[Entries taken from a collection]
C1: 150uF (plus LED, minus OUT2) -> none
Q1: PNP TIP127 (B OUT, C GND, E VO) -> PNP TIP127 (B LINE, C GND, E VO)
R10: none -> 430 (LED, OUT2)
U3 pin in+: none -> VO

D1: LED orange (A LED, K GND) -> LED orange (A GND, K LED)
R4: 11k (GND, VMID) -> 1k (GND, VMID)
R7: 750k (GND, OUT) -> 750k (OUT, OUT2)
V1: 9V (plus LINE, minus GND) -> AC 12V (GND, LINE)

==

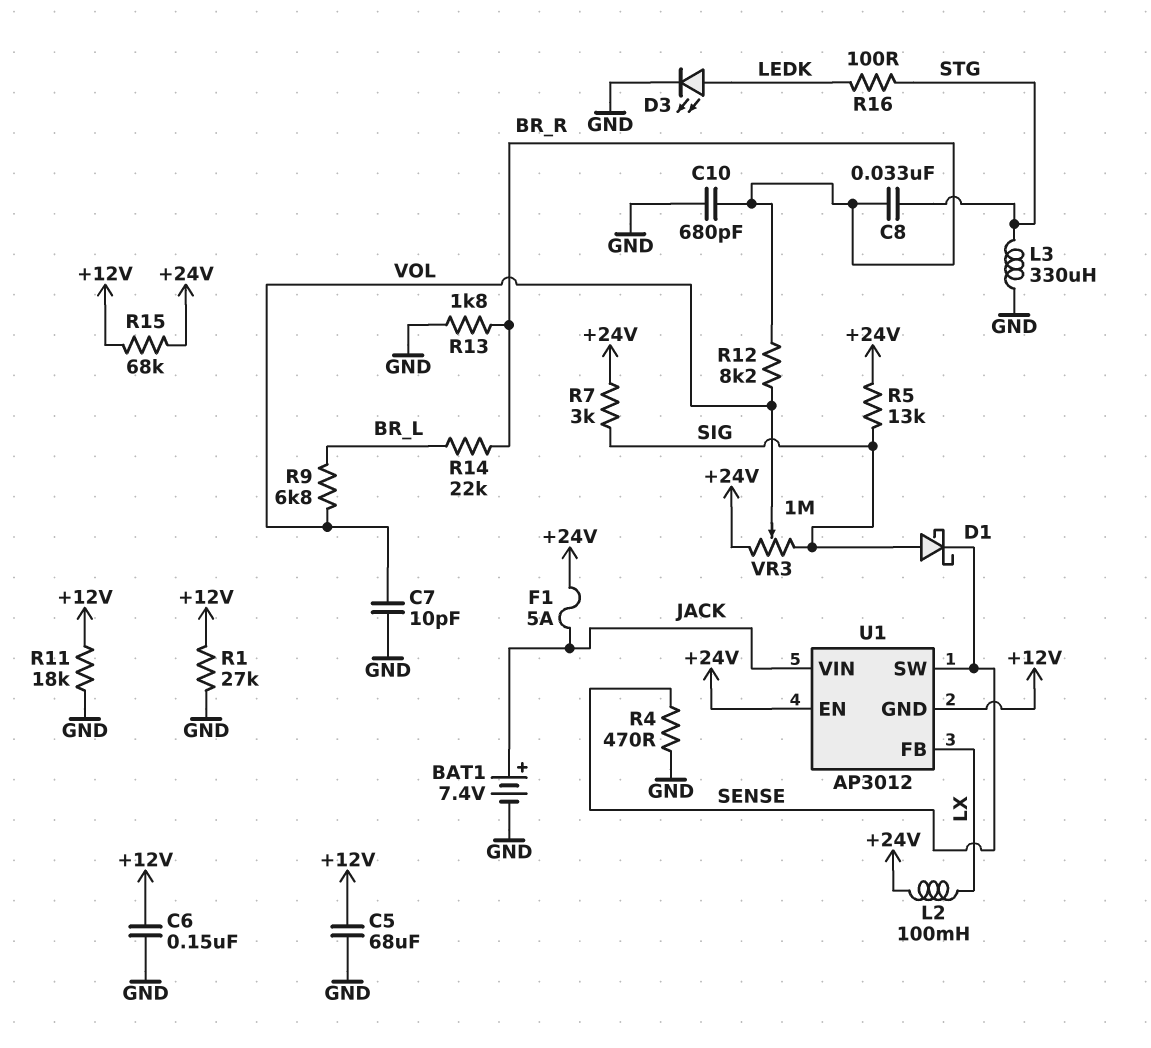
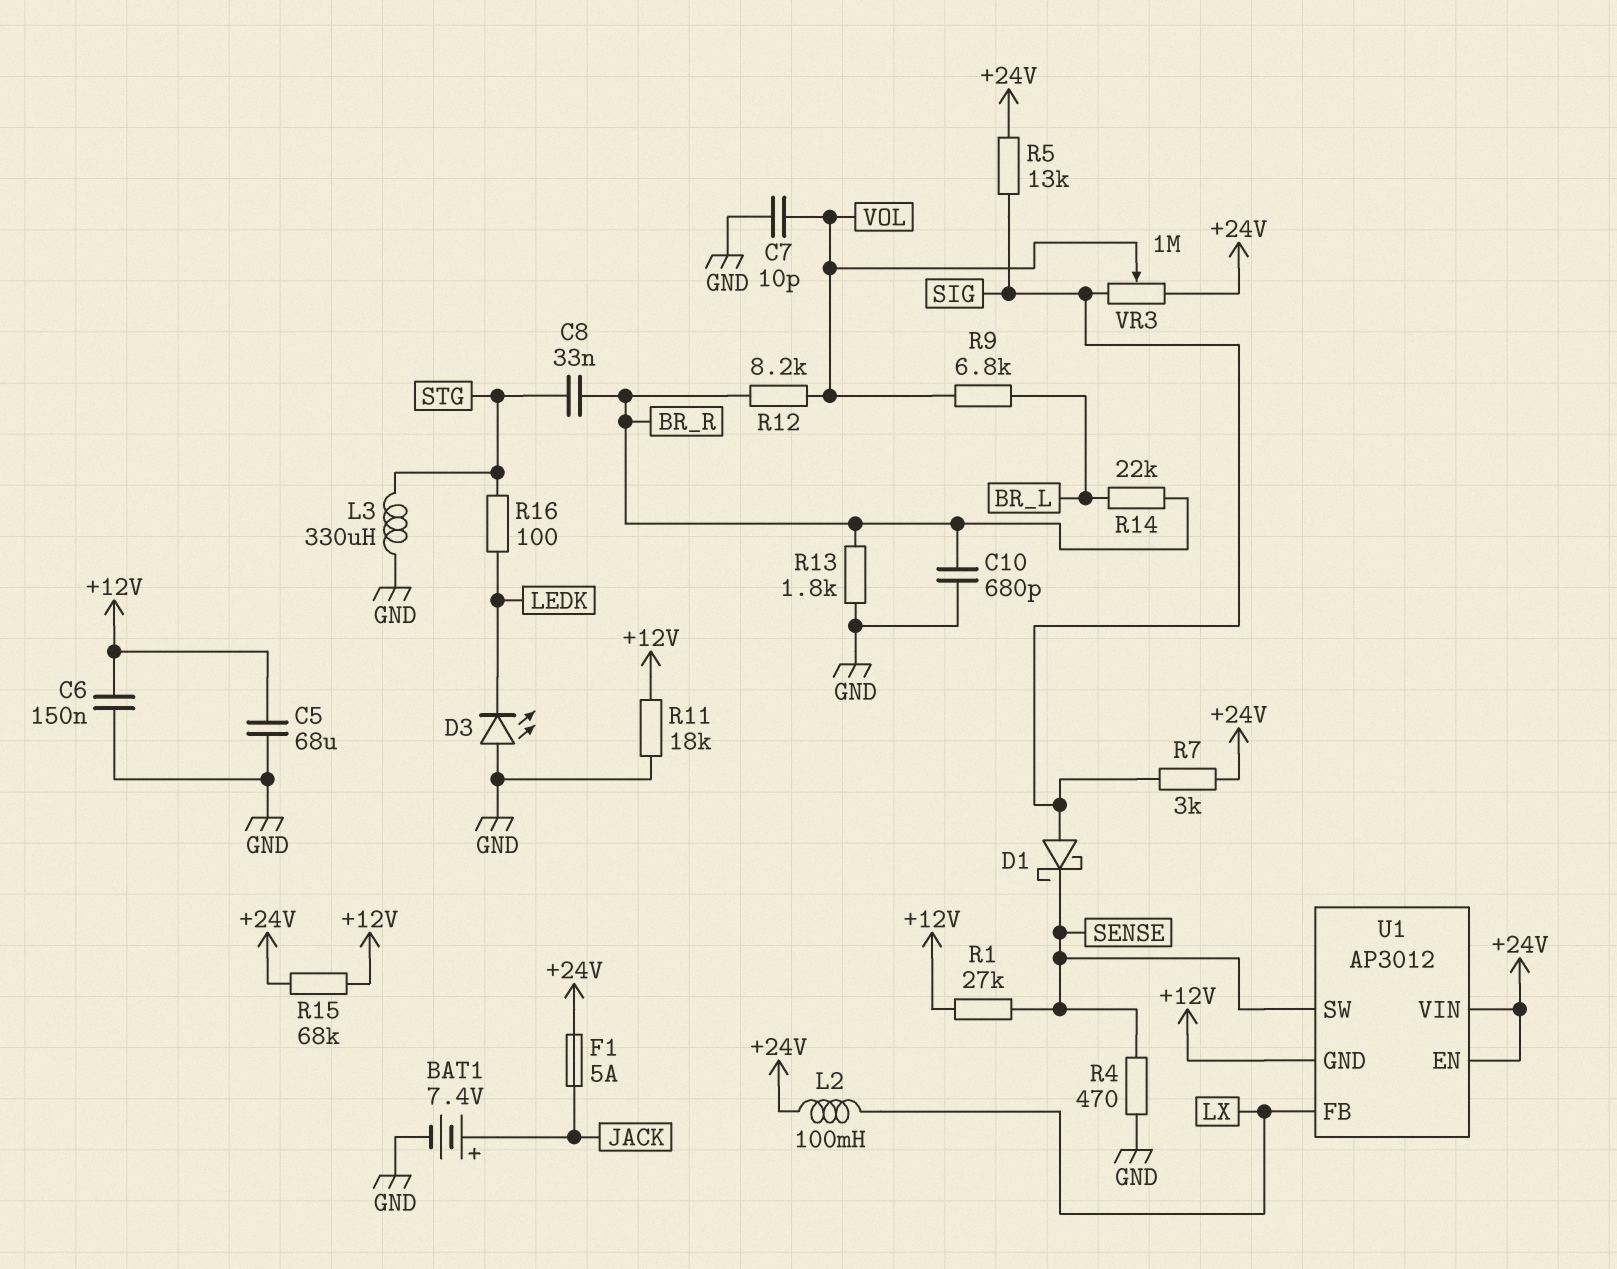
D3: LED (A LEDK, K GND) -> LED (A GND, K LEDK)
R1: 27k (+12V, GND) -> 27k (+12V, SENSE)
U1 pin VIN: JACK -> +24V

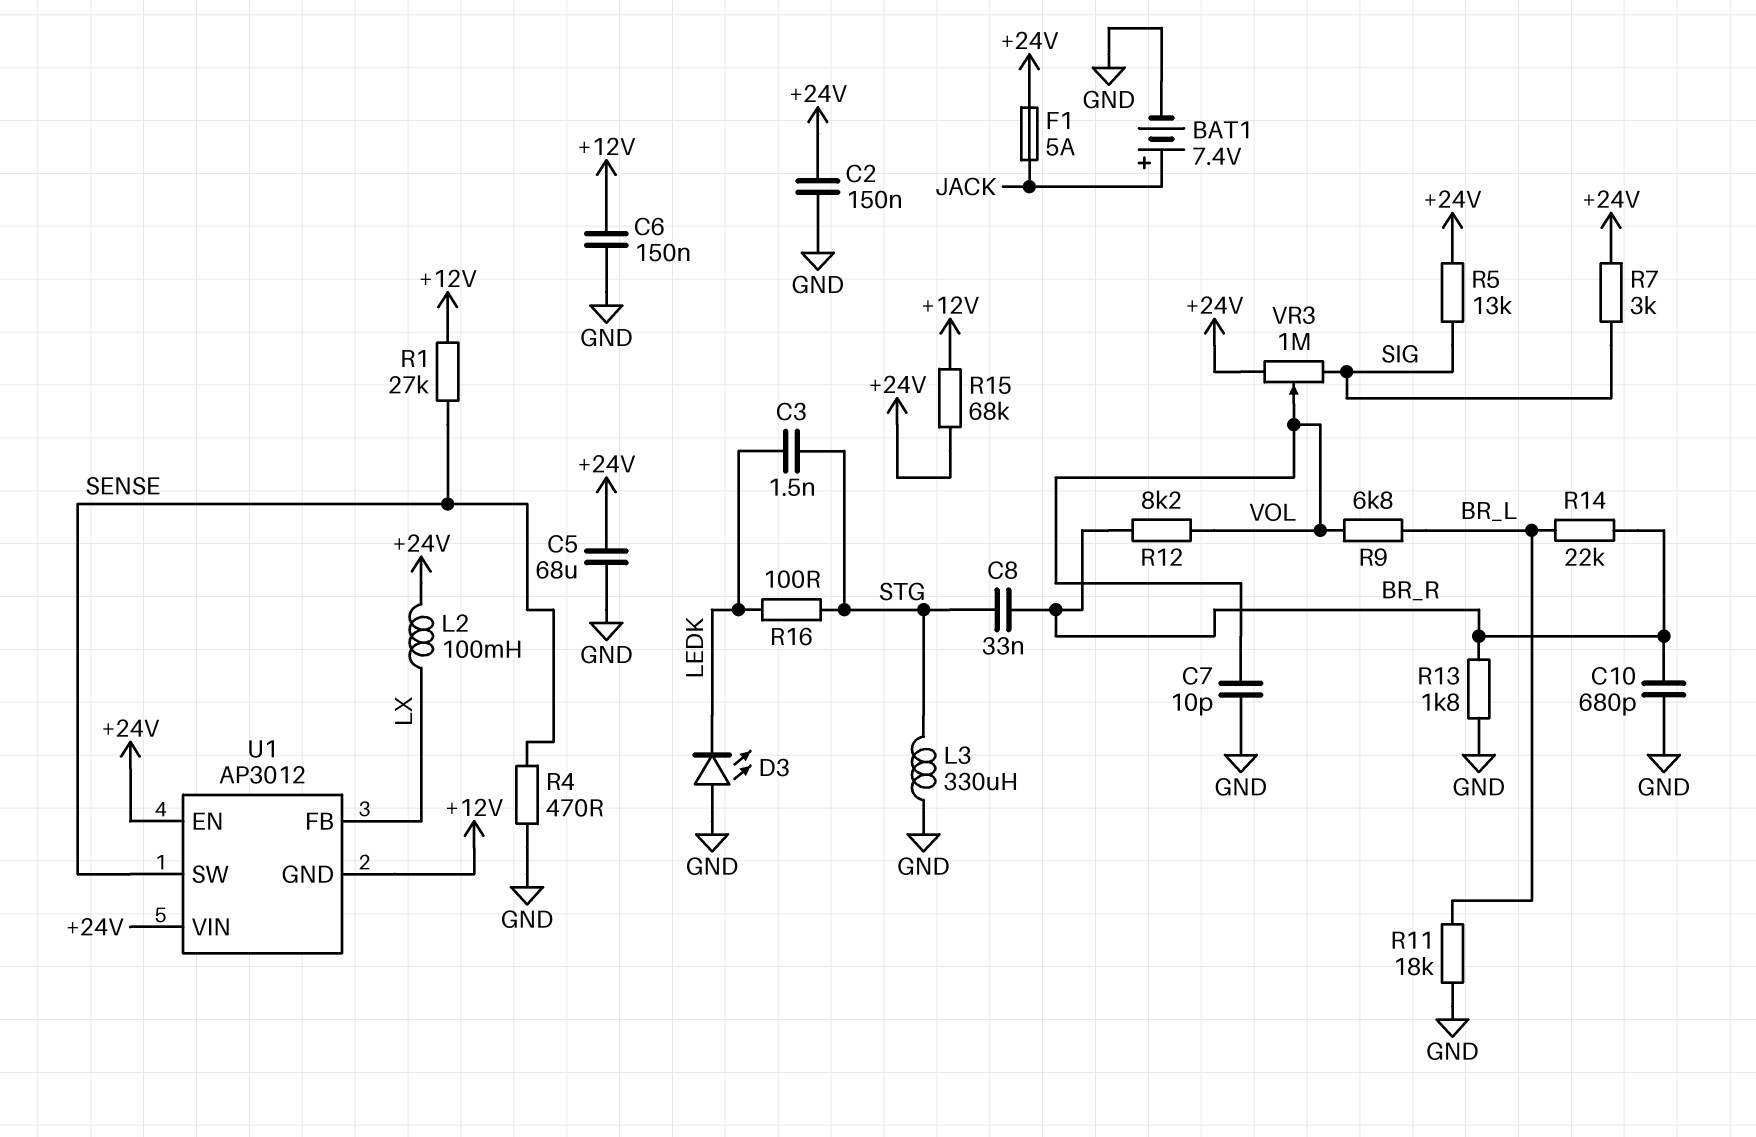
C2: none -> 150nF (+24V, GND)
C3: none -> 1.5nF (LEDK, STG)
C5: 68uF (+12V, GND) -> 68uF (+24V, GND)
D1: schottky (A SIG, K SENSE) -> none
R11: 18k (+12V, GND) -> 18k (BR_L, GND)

---

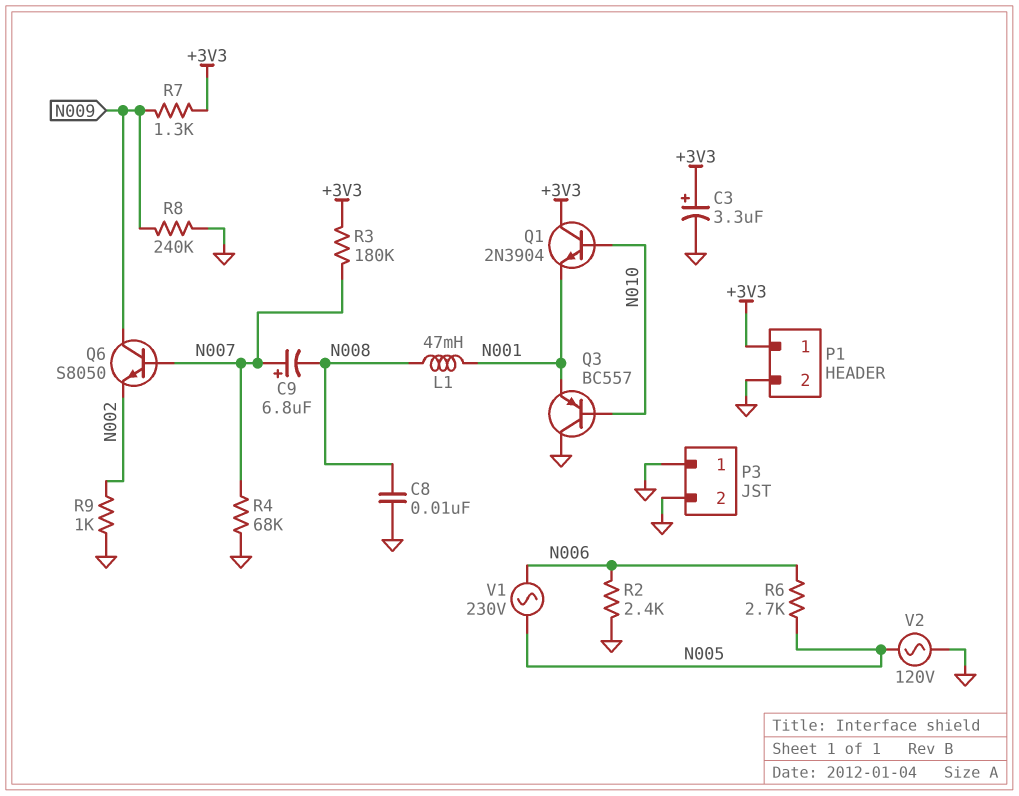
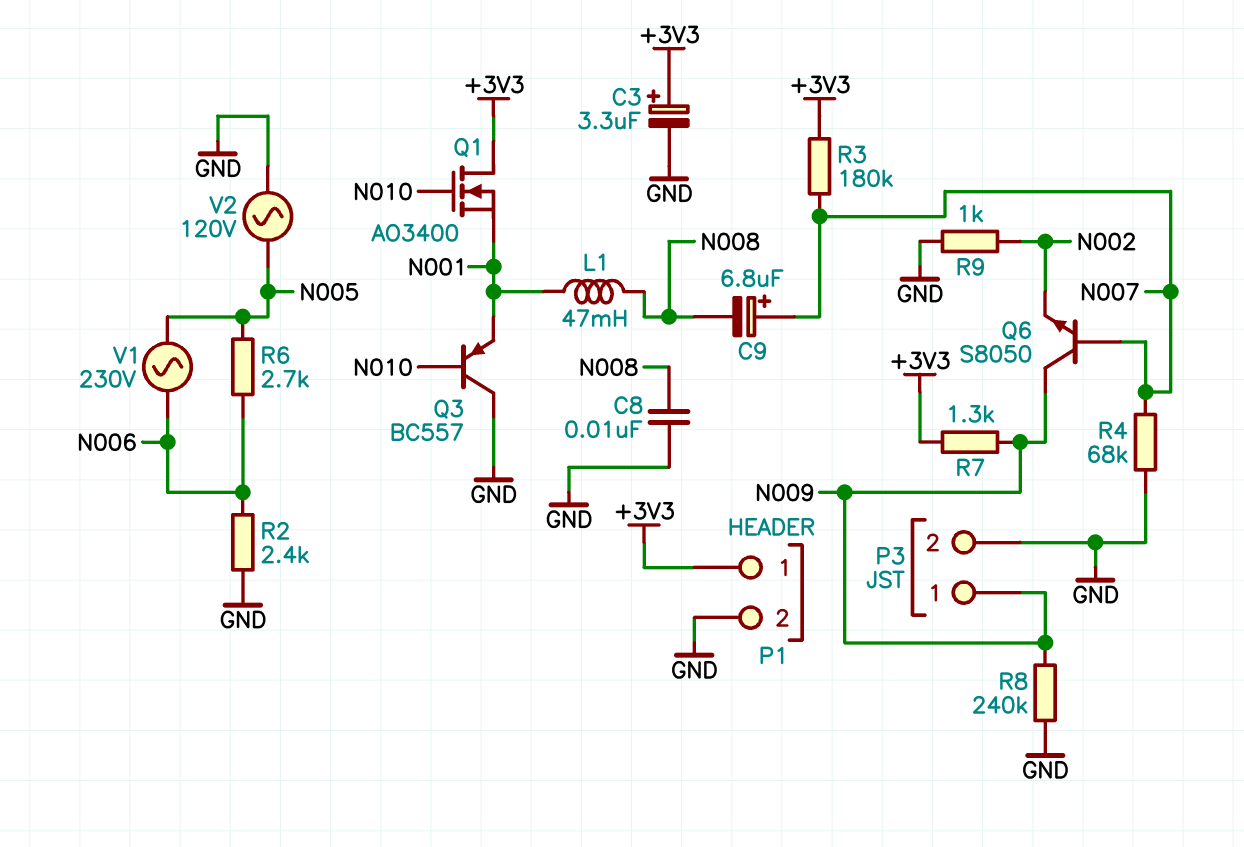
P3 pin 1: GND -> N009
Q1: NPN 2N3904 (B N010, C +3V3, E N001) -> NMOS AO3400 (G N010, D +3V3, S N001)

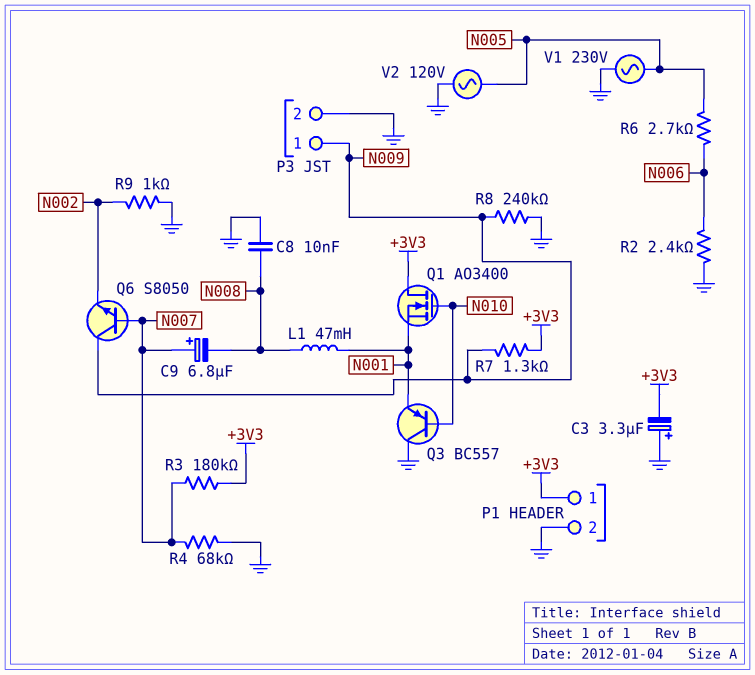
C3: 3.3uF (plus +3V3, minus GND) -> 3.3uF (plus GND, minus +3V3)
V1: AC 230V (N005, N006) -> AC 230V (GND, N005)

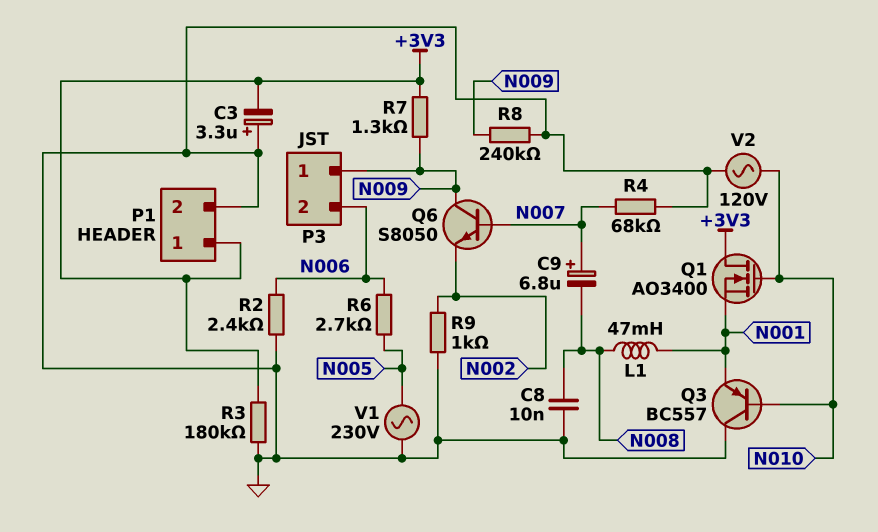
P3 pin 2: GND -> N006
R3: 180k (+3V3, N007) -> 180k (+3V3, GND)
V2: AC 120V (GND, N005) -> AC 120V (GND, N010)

Problem statement: Among the lines of the preceding data, which ones hold the word "LEDK"? List them.

Task result:
D3: LED (A LEDK, K GND) -> LED (A GND, K LEDK)
C3: none -> 1.5nF (LEDK, STG)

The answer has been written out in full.